[INSTRUCTIONS TO FOLLOW] Stop at the line that contains "R4: 2.2k (LED, OSC) -> 2.2k (5V, LED)". Until then, set down each line of the records exactly, beginning with the first, and skip pictures.

[Stored items from a collection]
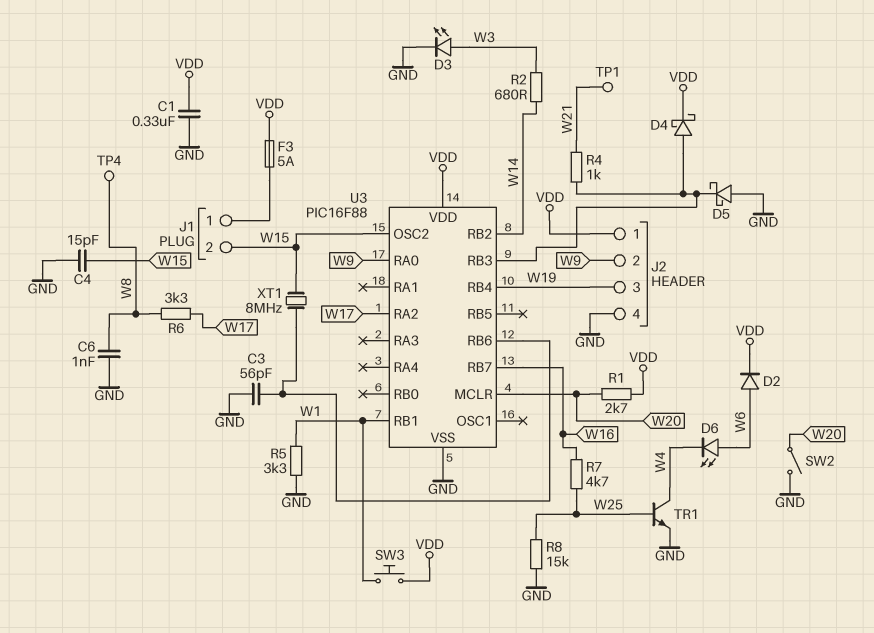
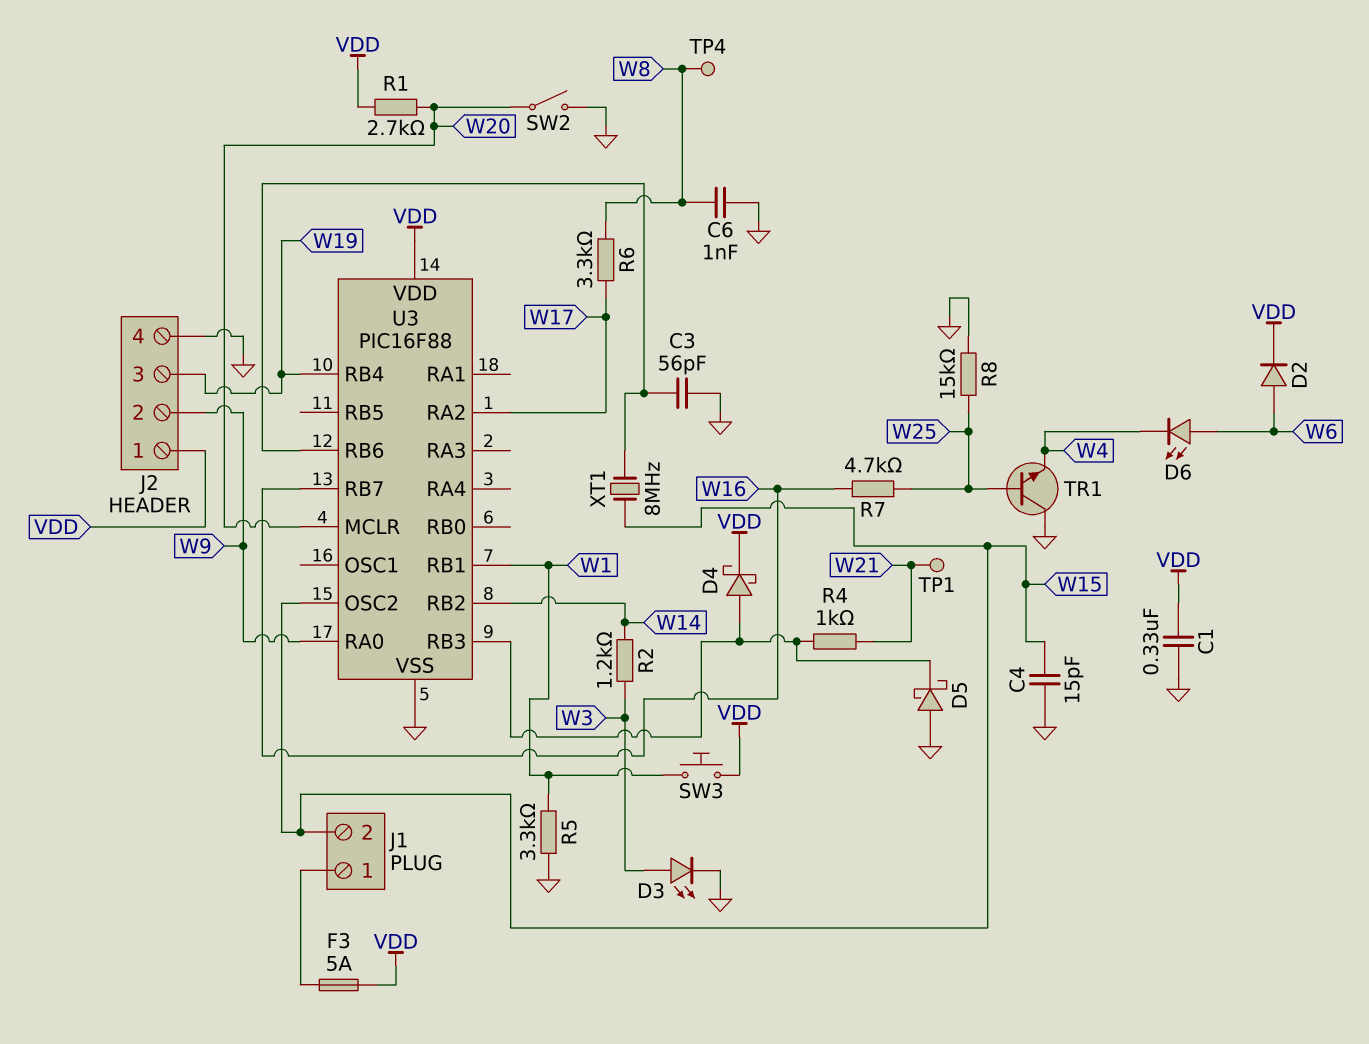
R2: 680 (W3, W14) -> 1.2k (W3, W14)
TR1: NPN (B W25, C W4, E GND) -> NPN (B W25, C GND, E W4)

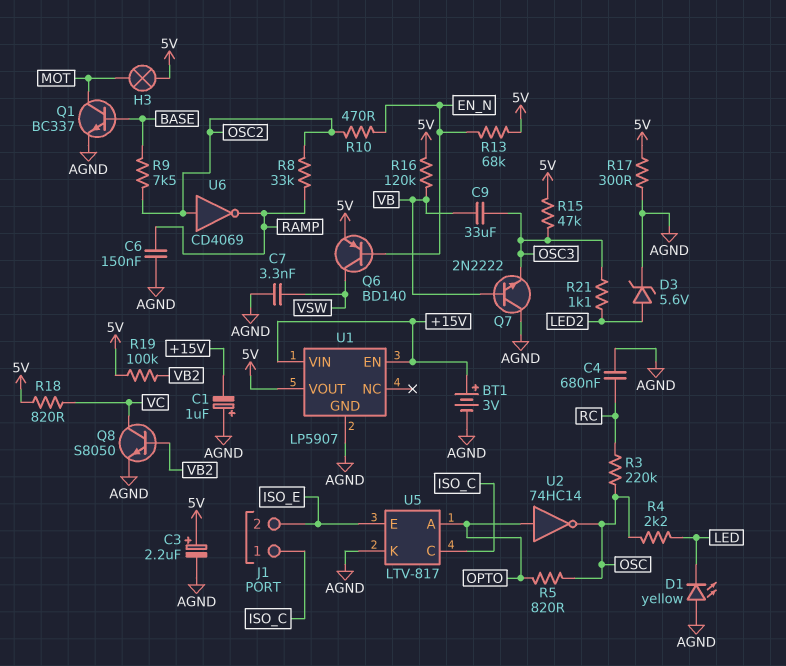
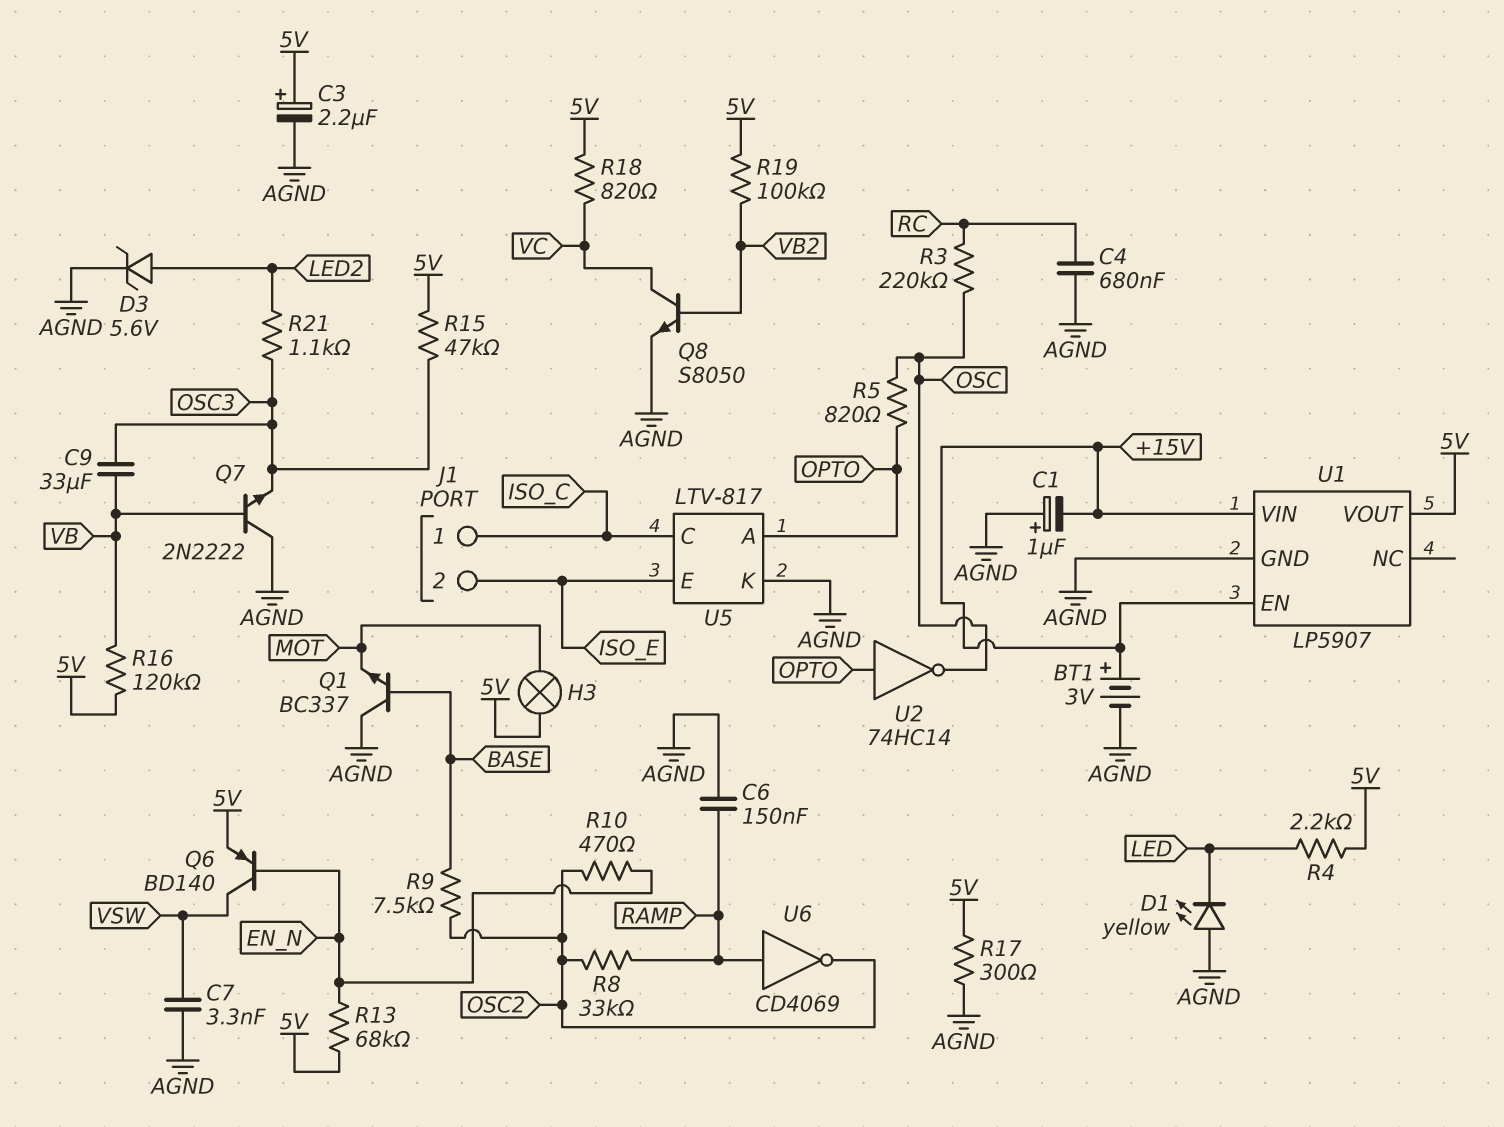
Q1: NPN BC337 (B BASE, C MOT, E AGND) -> NPN BC337 (B BASE, C AGND, E MOT)
R4: 2.2k (LED, OSC) -> 2.2k (5V, LED)
U6: NOT CD4069 (in OSC2, out RAMP) -> NOT CD4069 (in RAMP, out OSC2)

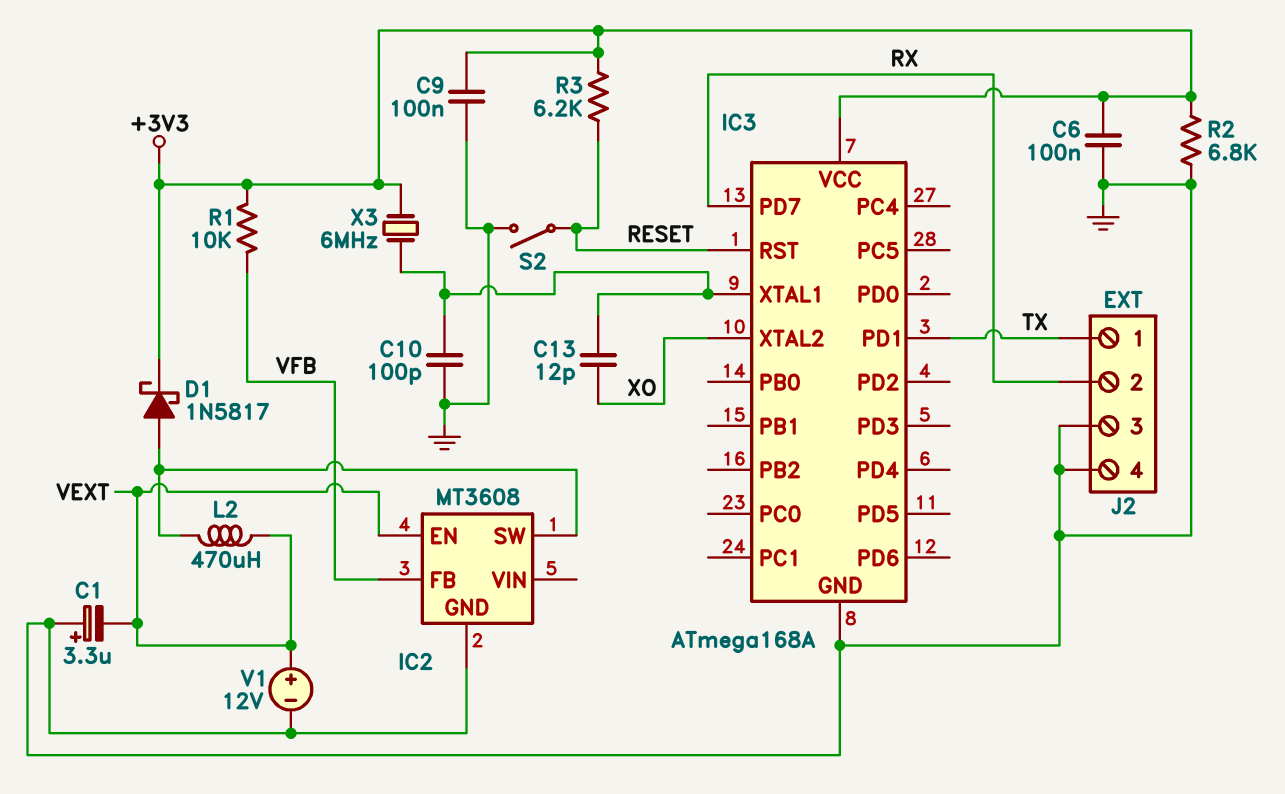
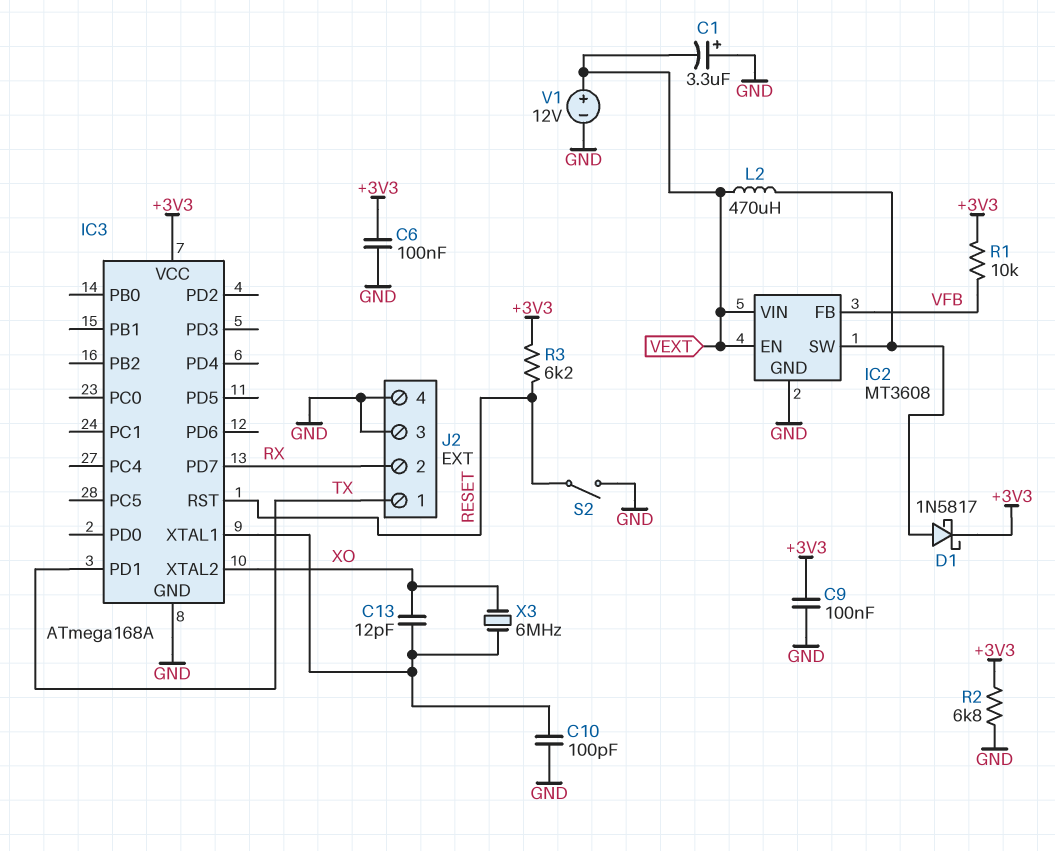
IC2 pin VIN: none -> VEXT
X3: 6MHz (+3V3, IC3/XTAL1) -> 6MHz (IC3/XTAL1, XO)

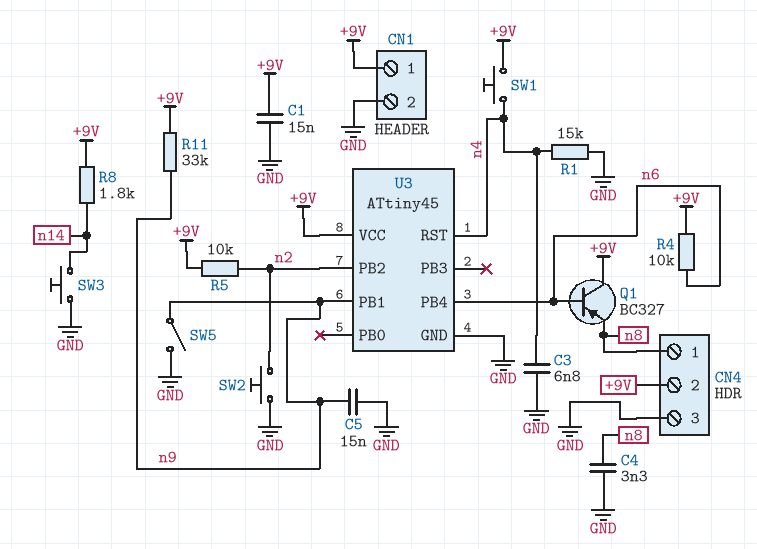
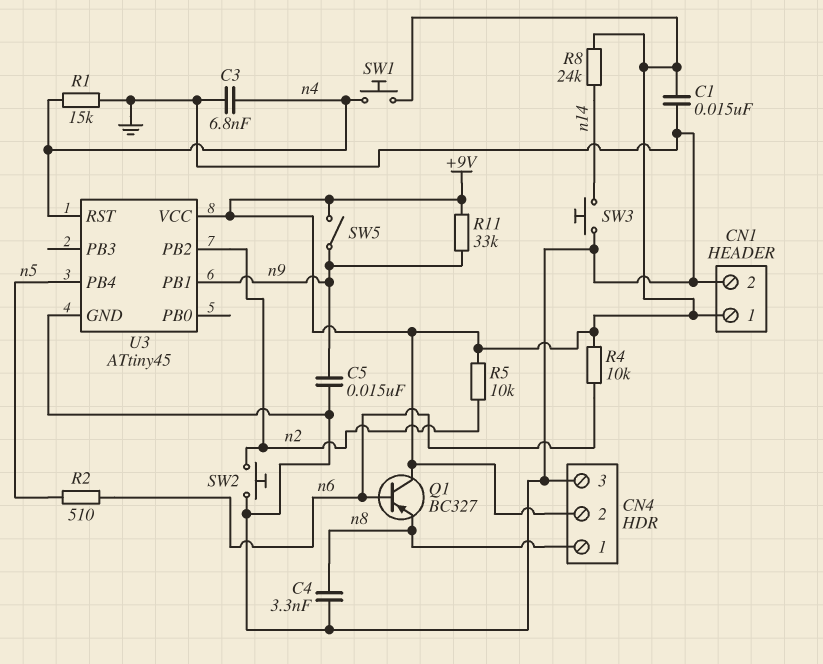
R2: none -> 510 (n5, n6)
R8: 1.8k (+9V, n14) -> 24k (+9V, n14)
SW5: switch (GND, n9) -> switch (+9V, n9)
U3 pin PB4: n6 -> n5

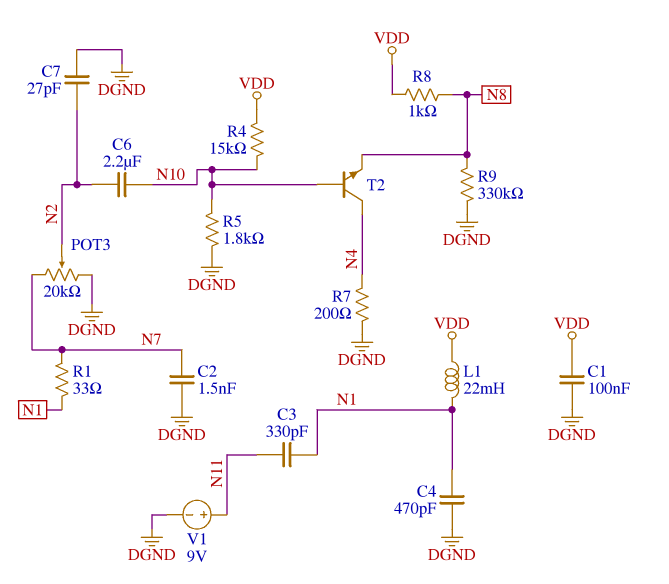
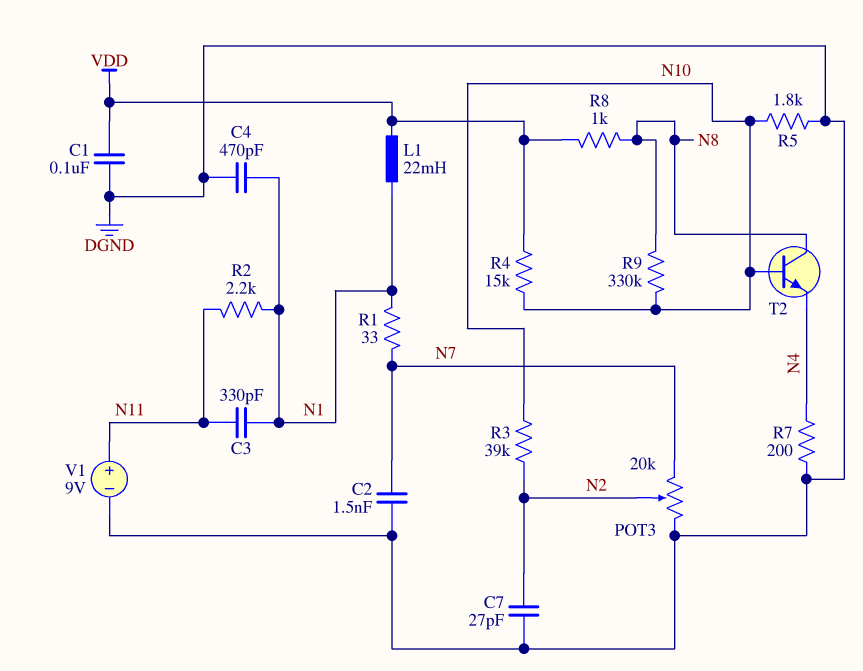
C6: 2.2uF (N2, N10) -> none
R2: none -> 2.2k (N1, N11)
R3: none -> 39k (N2, N10)
R9: 330k (DGND, N8) -> 330k (N8, N10)
T2: NPN (B N10, C N4, E N8) -> NPN (B N10, C N8, E N4)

[TASK ANSWER]
R2: 680 (W3, W14) -> 1.2k (W3, W14)
TR1: NPN (B W25, C W4, E GND) -> NPN (B W25, C GND, E W4)

Q1: NPN BC337 (B BASE, C MOT, E AGND) -> NPN BC337 (B BASE, C AGND, E MOT)
R4: 2.2k (LED, OSC) -> 2.2k (5V, LED)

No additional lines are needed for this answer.